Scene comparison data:
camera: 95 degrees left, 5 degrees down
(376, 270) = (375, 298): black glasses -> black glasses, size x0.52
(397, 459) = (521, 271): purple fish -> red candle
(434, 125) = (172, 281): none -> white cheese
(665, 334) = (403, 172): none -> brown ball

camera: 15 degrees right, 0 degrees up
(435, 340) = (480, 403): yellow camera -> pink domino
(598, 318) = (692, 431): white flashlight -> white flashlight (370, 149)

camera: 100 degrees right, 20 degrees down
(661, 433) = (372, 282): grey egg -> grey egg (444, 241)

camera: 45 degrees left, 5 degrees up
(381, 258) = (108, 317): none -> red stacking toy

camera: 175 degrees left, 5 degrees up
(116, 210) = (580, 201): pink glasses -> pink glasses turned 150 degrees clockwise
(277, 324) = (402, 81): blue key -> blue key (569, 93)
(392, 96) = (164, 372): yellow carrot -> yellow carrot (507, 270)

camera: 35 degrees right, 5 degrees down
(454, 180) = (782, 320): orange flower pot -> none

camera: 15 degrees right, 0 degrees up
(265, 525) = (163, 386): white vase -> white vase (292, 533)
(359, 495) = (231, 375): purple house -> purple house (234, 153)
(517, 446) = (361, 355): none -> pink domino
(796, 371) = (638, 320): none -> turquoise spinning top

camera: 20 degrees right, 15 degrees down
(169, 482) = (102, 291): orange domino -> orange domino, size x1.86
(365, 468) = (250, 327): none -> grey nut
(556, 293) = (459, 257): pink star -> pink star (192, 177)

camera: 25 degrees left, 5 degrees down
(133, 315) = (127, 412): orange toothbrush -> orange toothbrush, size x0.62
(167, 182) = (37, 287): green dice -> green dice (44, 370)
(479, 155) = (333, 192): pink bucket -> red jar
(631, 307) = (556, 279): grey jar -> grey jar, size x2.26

YOUR OBJECTIVE: Go through the lines above. Select every one that has the string "size".

ANSWER BOX:
(376, 270) = (375, 298): black glasses -> black glasses, size x0.52
(169, 482) = (102, 291): orange domino -> orange domino, size x1.86
(133, 315) = (127, 412): orange toothbrush -> orange toothbrush, size x0.62
(631, 307) = (556, 279): grey jar -> grey jar, size x2.26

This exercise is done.